What to produce
The data below contains pictures, which are to be skipped; the lines starting at the line with "R3: 15k (GND, VS) -> 15k (SIG8, VS)" and ending at the line with "U2 pin SW: SIG8 -> SIG2" are to be output exactly, both ends included.

Given data
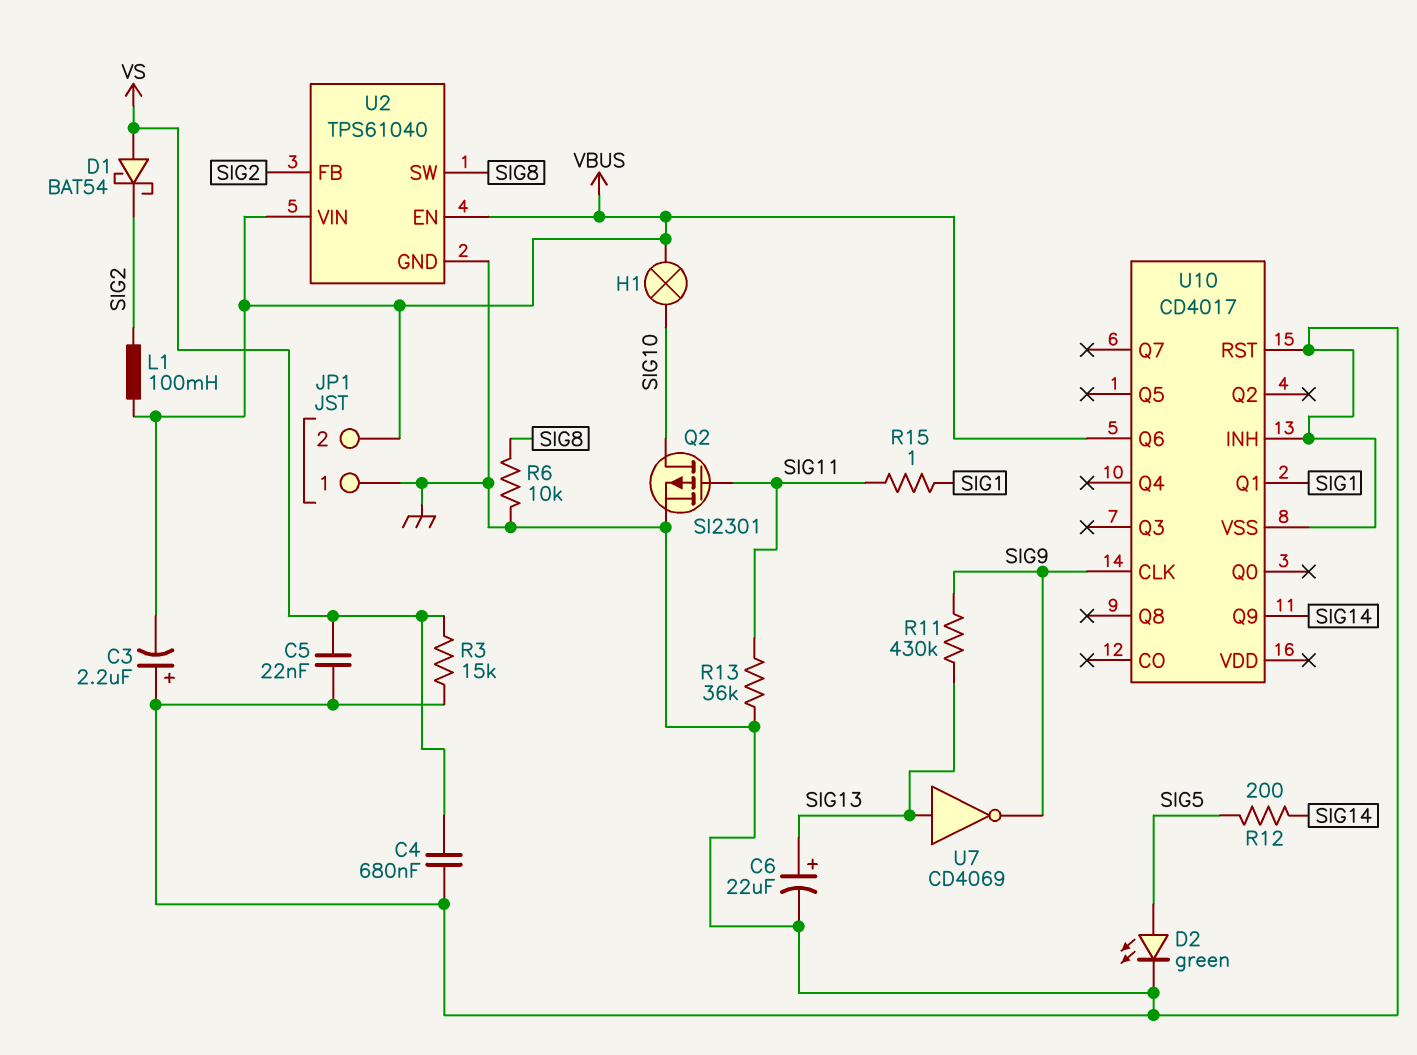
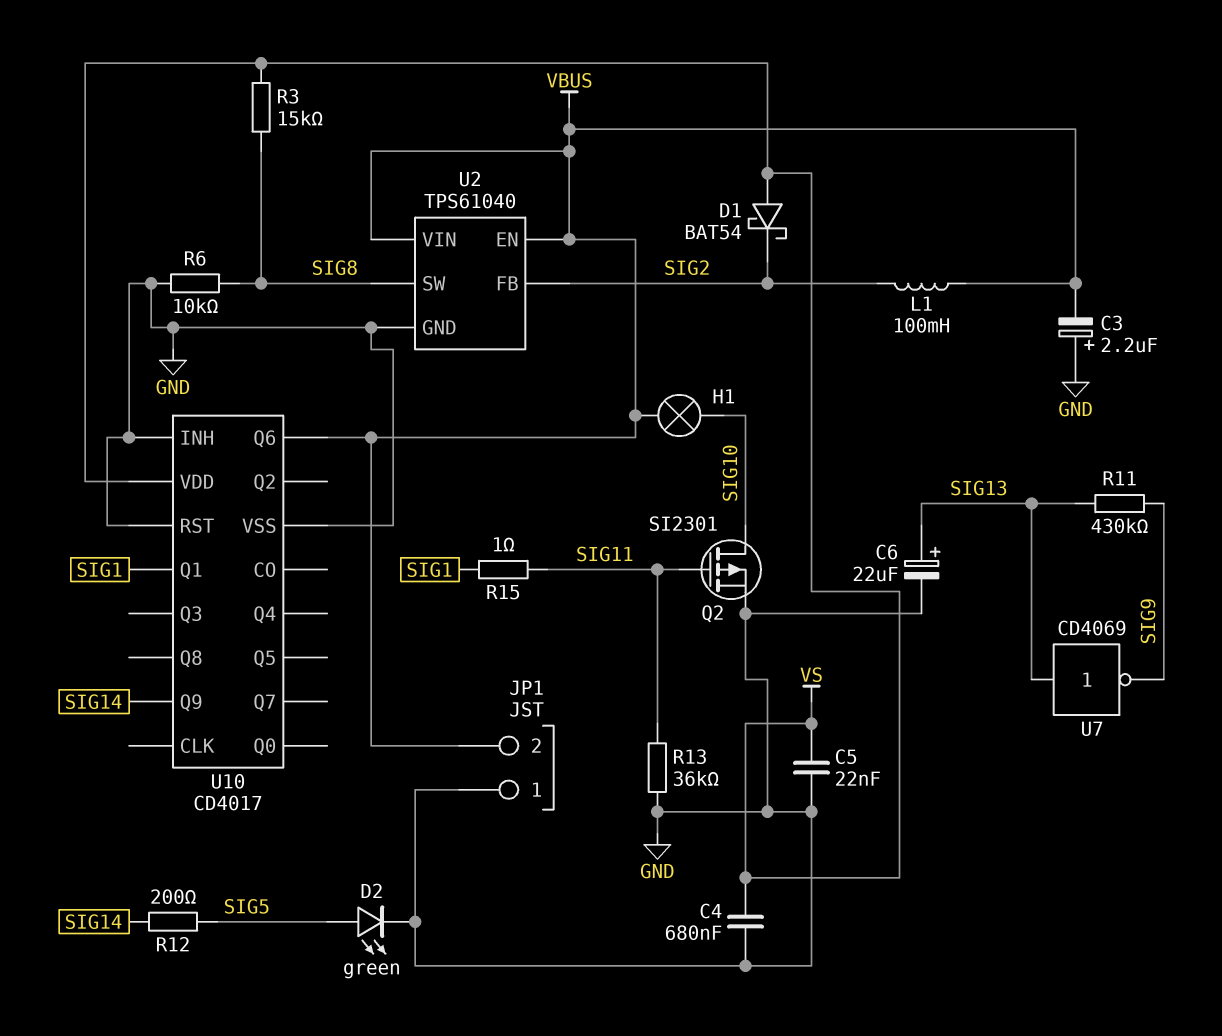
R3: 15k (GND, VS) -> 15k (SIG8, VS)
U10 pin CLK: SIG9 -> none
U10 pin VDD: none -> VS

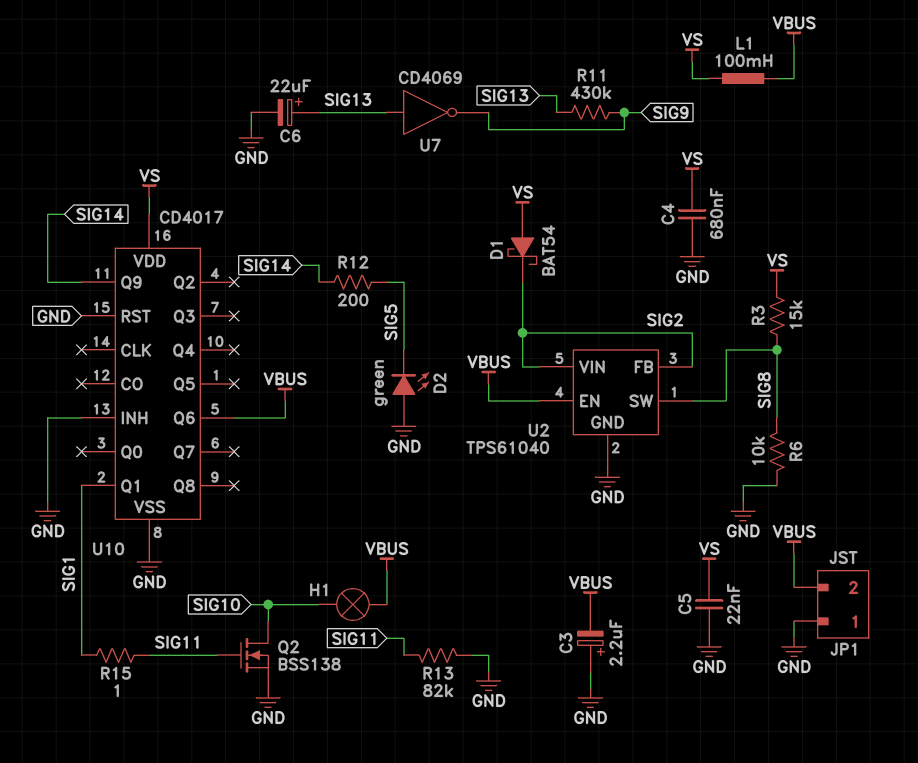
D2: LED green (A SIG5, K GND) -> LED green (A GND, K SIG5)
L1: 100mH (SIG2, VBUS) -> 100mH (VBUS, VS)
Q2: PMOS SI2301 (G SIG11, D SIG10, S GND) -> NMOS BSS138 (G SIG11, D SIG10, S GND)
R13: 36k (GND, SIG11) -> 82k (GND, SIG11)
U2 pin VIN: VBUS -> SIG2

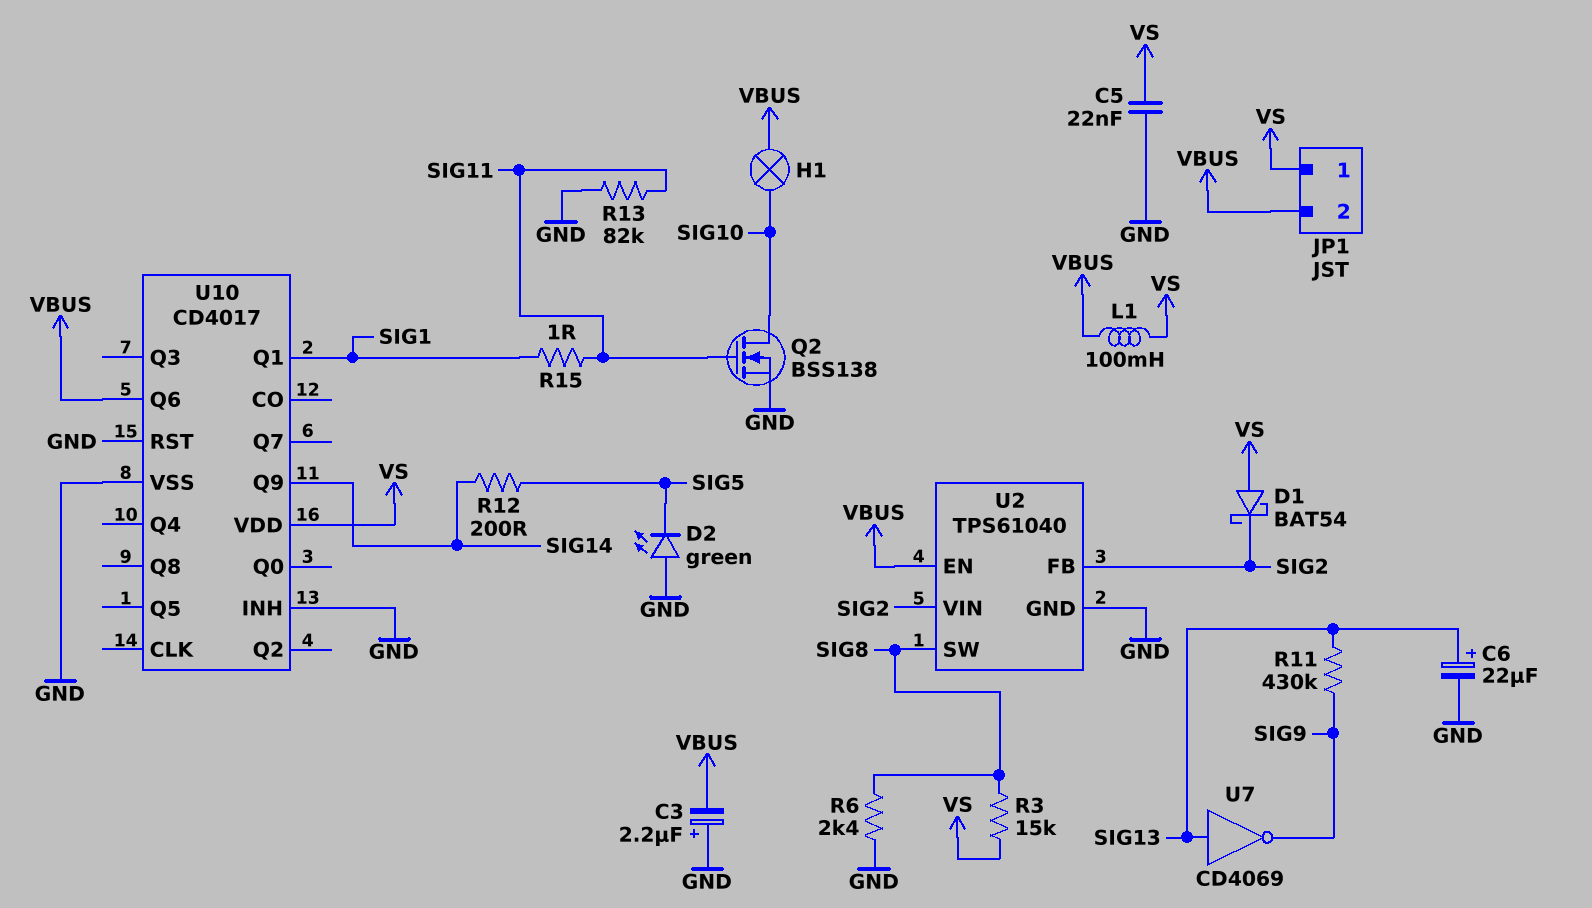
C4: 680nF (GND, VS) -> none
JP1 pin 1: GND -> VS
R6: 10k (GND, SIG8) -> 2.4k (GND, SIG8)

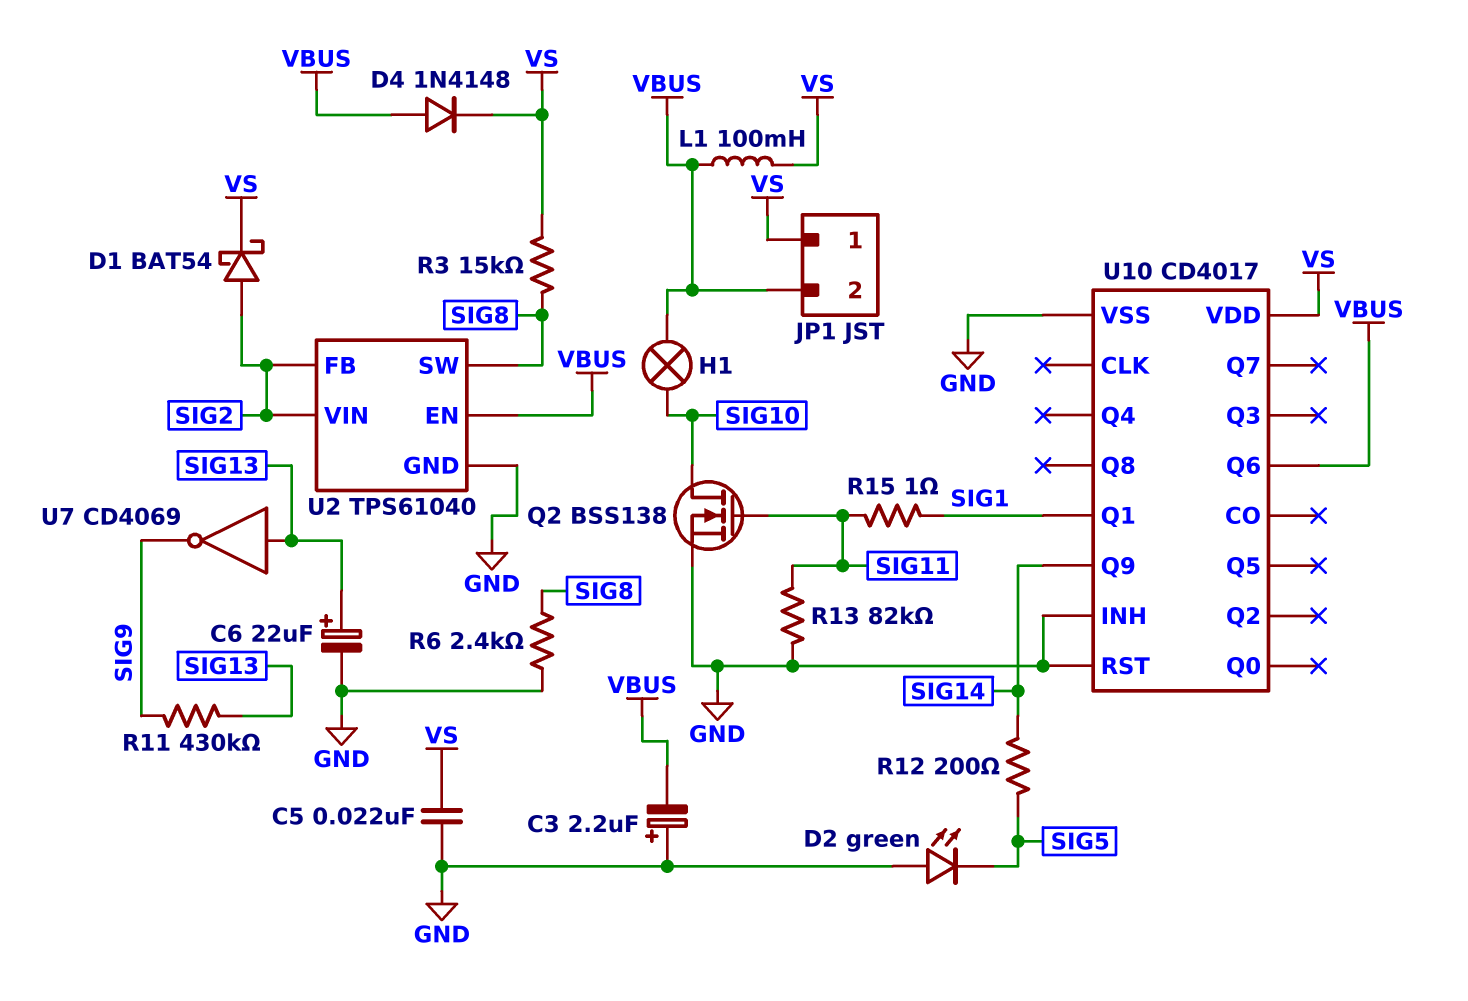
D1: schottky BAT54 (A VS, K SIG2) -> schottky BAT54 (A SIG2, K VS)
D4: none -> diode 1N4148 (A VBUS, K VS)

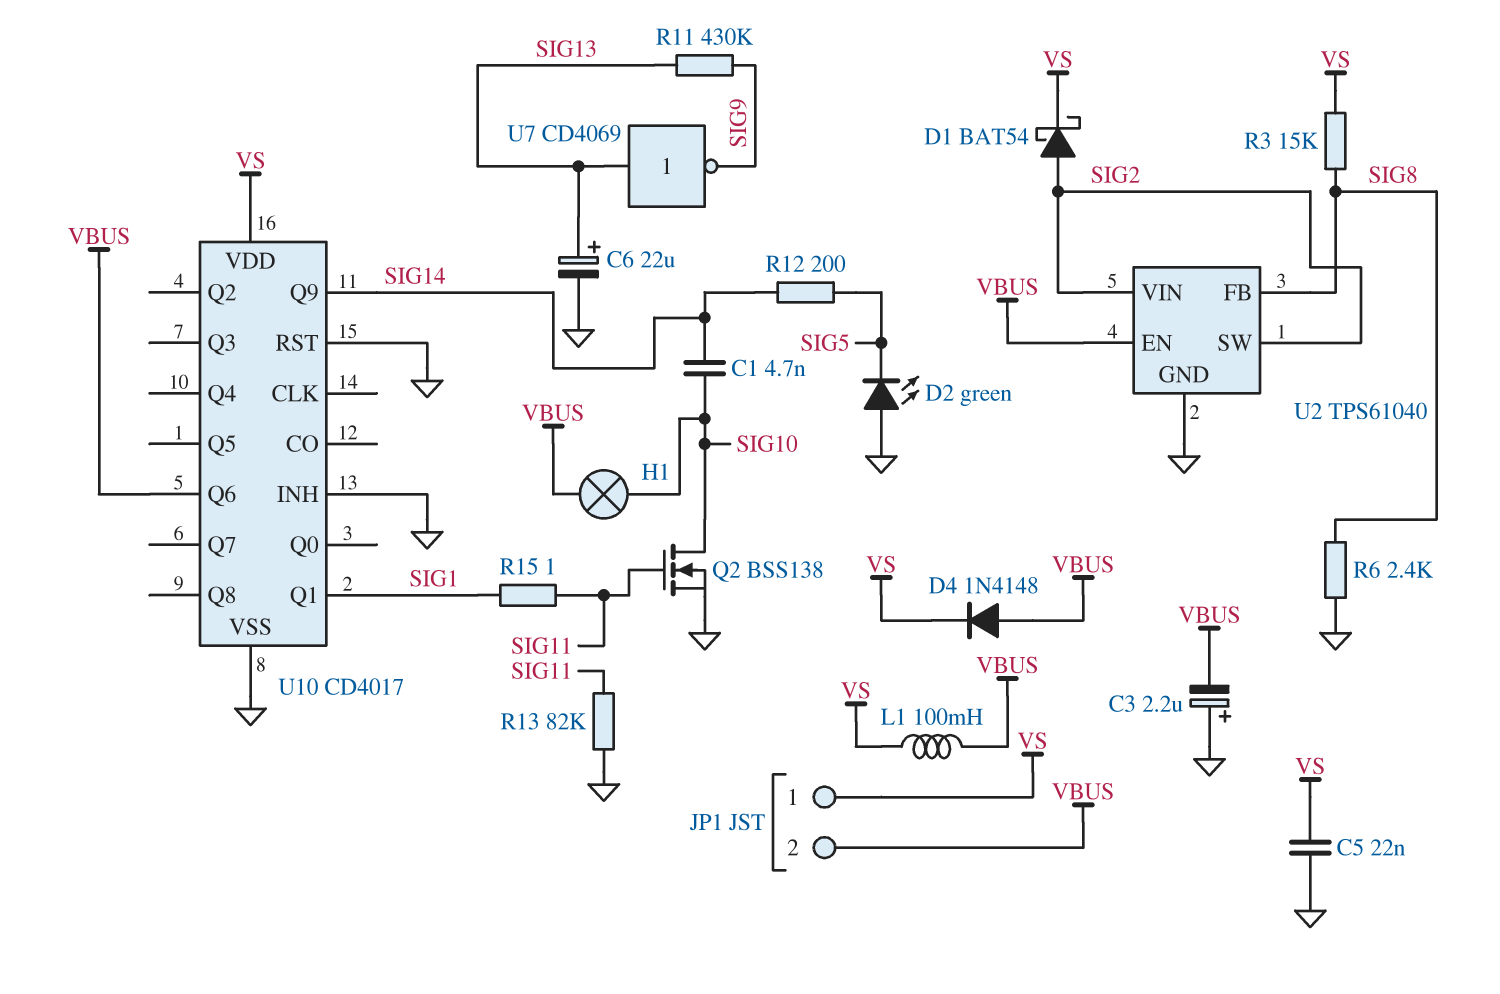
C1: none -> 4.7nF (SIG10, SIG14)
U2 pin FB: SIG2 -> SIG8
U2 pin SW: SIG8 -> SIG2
--
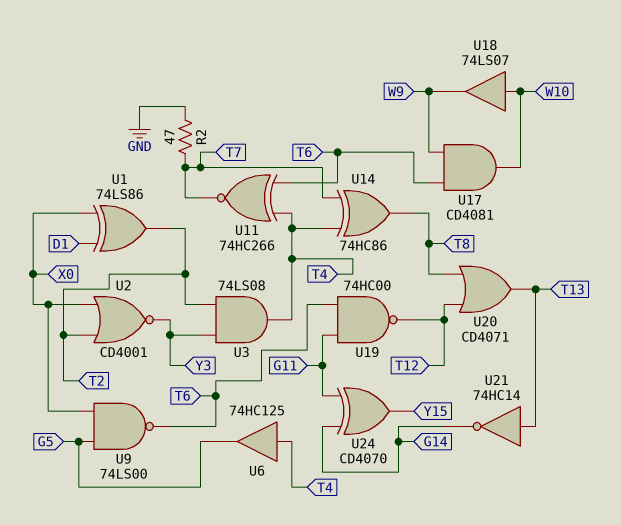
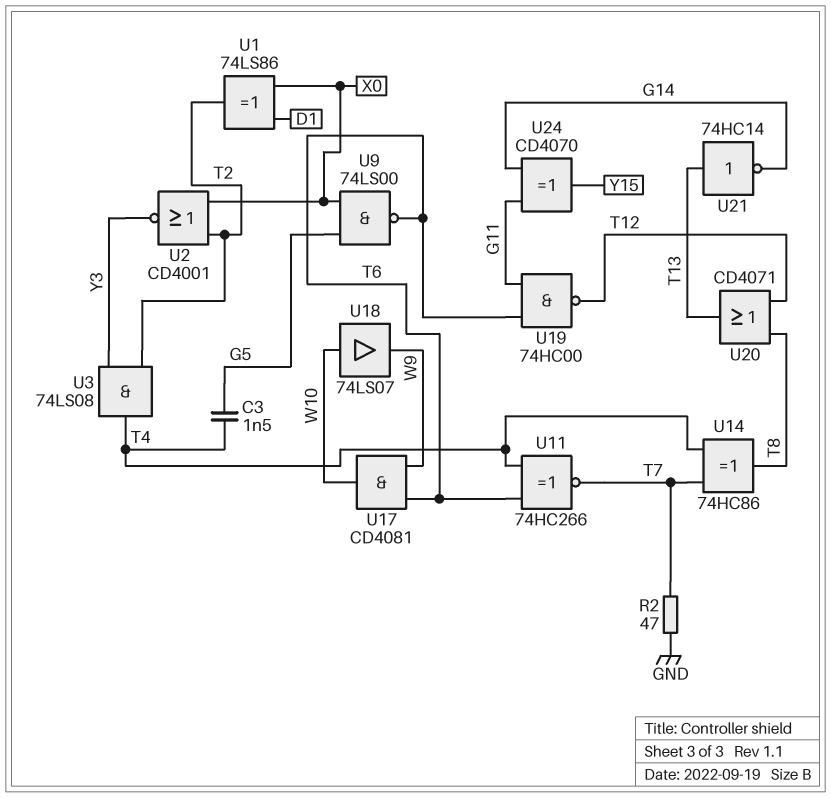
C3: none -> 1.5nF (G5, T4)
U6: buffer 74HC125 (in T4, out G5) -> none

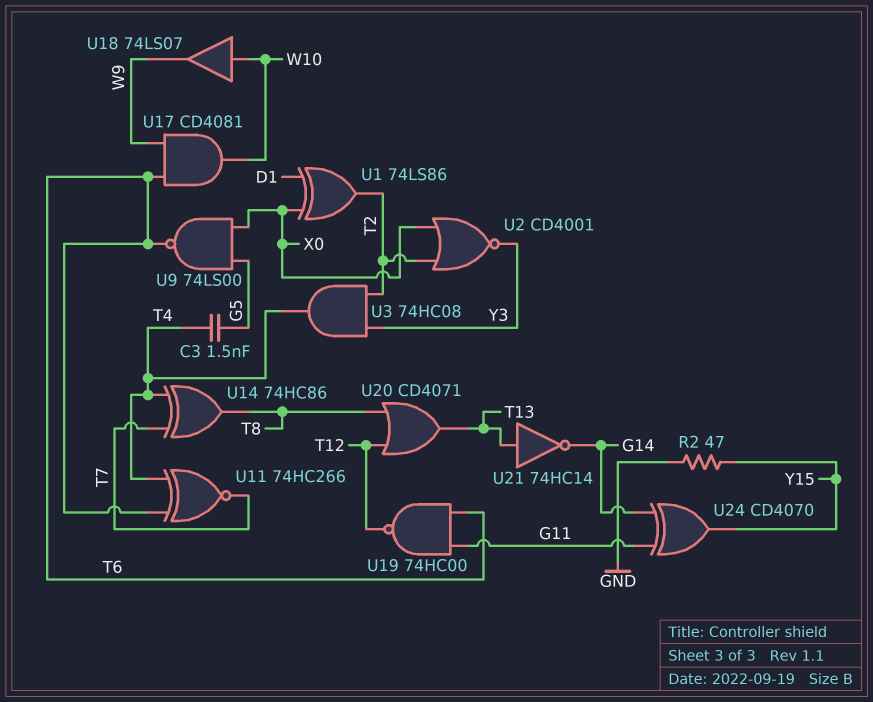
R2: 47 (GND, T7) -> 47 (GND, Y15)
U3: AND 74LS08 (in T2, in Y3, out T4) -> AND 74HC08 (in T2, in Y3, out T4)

Solution to this problem
R3: 15k (GND, VS) -> 15k (SIG8, VS)
U10 pin CLK: SIG9 -> none
U10 pin VDD: none -> VS

D2: LED green (A SIG5, K GND) -> LED green (A GND, K SIG5)
L1: 100mH (SIG2, VBUS) -> 100mH (VBUS, VS)
Q2: PMOS SI2301 (G SIG11, D SIG10, S GND) -> NMOS BSS138 (G SIG11, D SIG10, S GND)
R13: 36k (GND, SIG11) -> 82k (GND, SIG11)
U2 pin VIN: VBUS -> SIG2

C4: 680nF (GND, VS) -> none
JP1 pin 1: GND -> VS
R6: 10k (GND, SIG8) -> 2.4k (GND, SIG8)

D1: schottky BAT54 (A VS, K SIG2) -> schottky BAT54 (A SIG2, K VS)
D4: none -> diode 1N4148 (A VBUS, K VS)

C1: none -> 4.7nF (SIG10, SIG14)
U2 pin FB: SIG2 -> SIG8
U2 pin SW: SIG8 -> SIG2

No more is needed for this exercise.